Instruction for the entries that follow: retype exactly the lines from the line with "red 1x1 tile [207,389,255,434] -> none" to the line with "yellow 1x1 cone [386,262,420,315]", both included, and omit all others.

**Data supplied**
* * * * *
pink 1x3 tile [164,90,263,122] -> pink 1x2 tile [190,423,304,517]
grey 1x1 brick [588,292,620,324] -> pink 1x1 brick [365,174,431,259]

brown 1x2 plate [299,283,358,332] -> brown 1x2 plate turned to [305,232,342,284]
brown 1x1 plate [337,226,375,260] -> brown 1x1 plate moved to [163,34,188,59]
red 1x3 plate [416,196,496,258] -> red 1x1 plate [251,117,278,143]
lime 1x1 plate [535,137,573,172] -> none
* * * * *
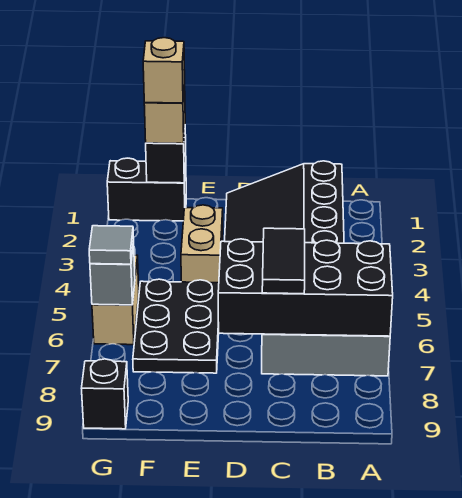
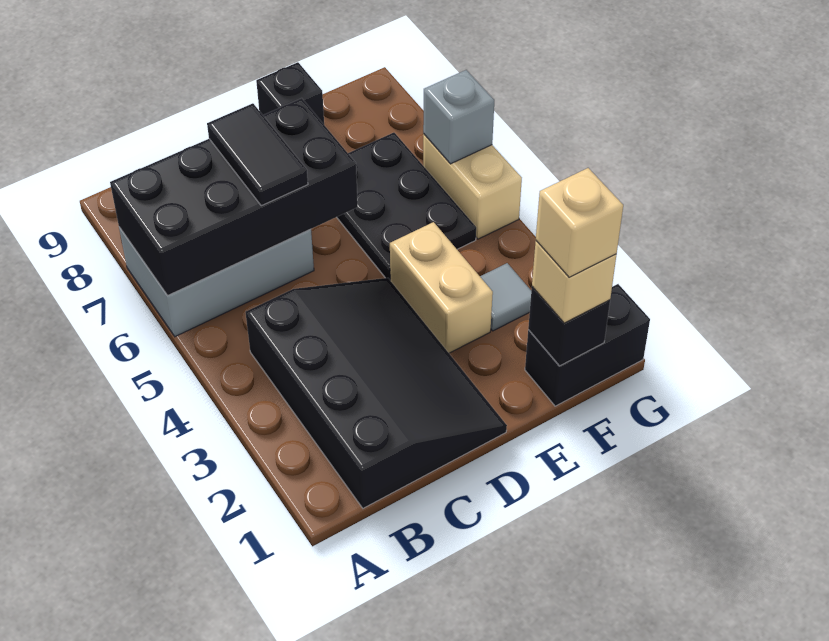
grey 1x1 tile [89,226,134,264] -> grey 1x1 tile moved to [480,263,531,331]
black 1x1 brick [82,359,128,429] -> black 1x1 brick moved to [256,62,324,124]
* * * * *
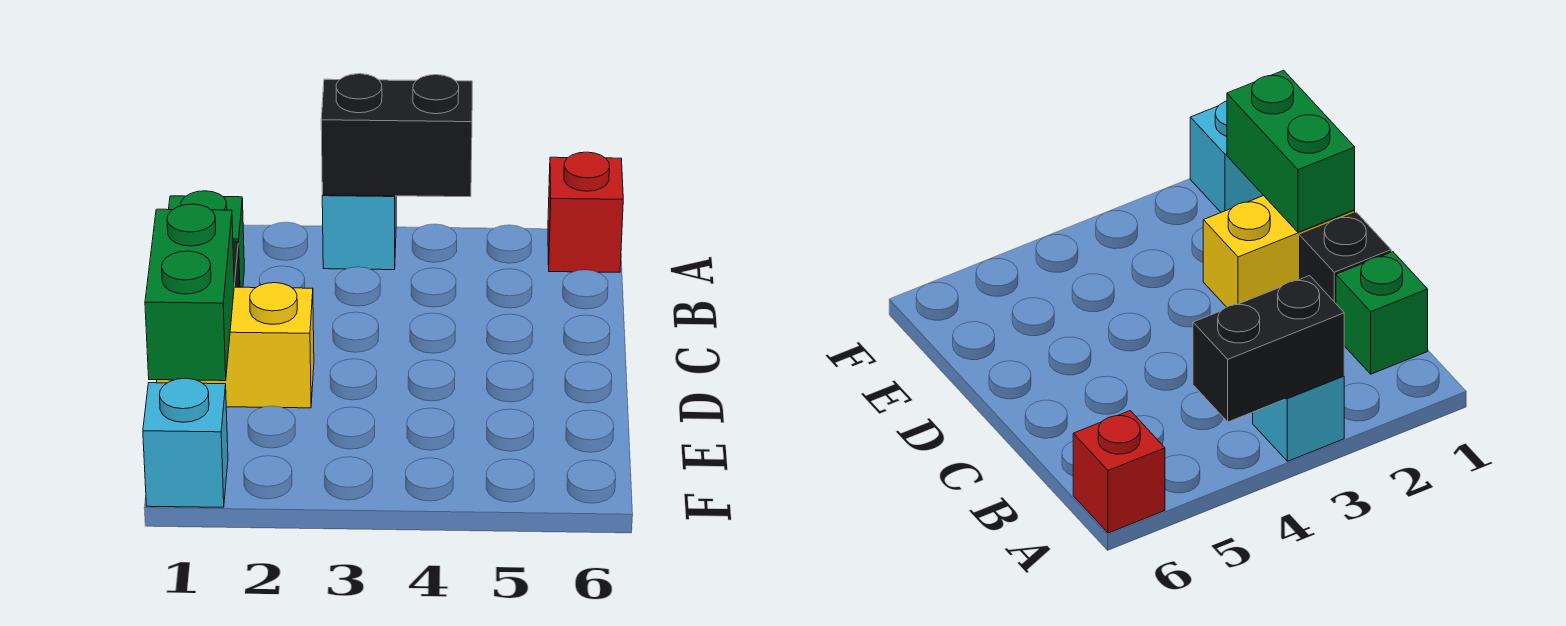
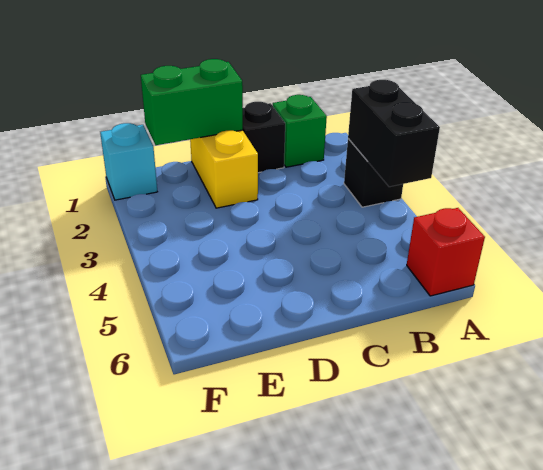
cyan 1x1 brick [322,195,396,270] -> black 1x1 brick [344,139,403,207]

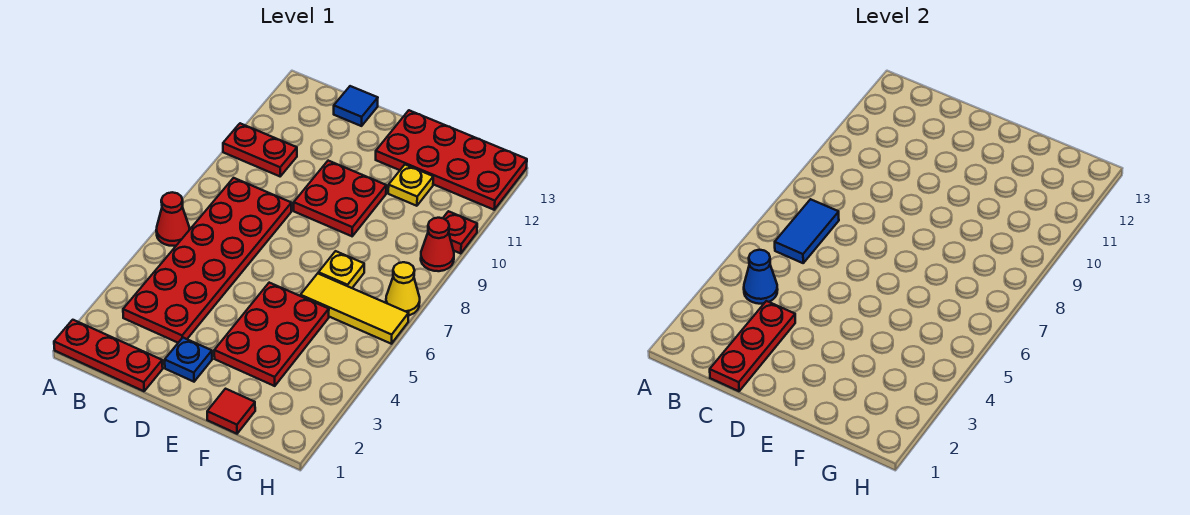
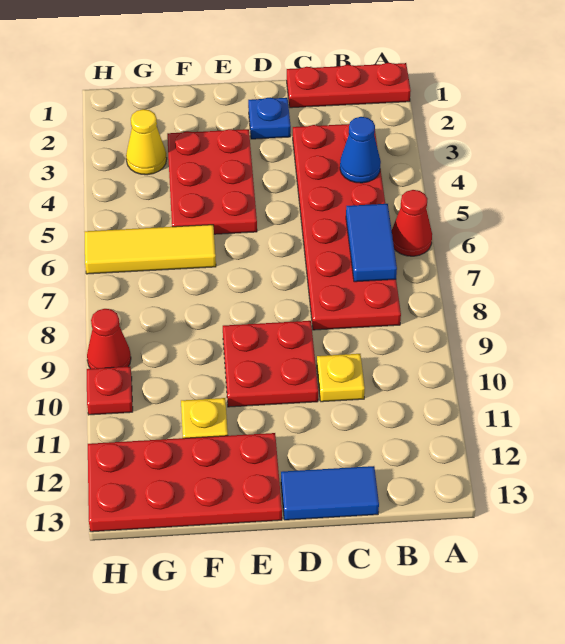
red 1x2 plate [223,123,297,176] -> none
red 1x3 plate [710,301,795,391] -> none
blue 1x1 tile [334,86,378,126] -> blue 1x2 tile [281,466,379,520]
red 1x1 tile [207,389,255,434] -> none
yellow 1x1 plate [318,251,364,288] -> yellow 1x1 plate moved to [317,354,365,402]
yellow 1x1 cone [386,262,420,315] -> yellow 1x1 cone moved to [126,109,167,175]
* * * * *
**Answer area**
red 1x1 tile [207,389,255,434] -> none
yellow 1x1 plate [318,251,364,288] -> yellow 1x1 plate moved to [317,354,365,402]
yellow 1x1 cone [386,262,420,315] -> yellow 1x1 cone moved to [126,109,167,175]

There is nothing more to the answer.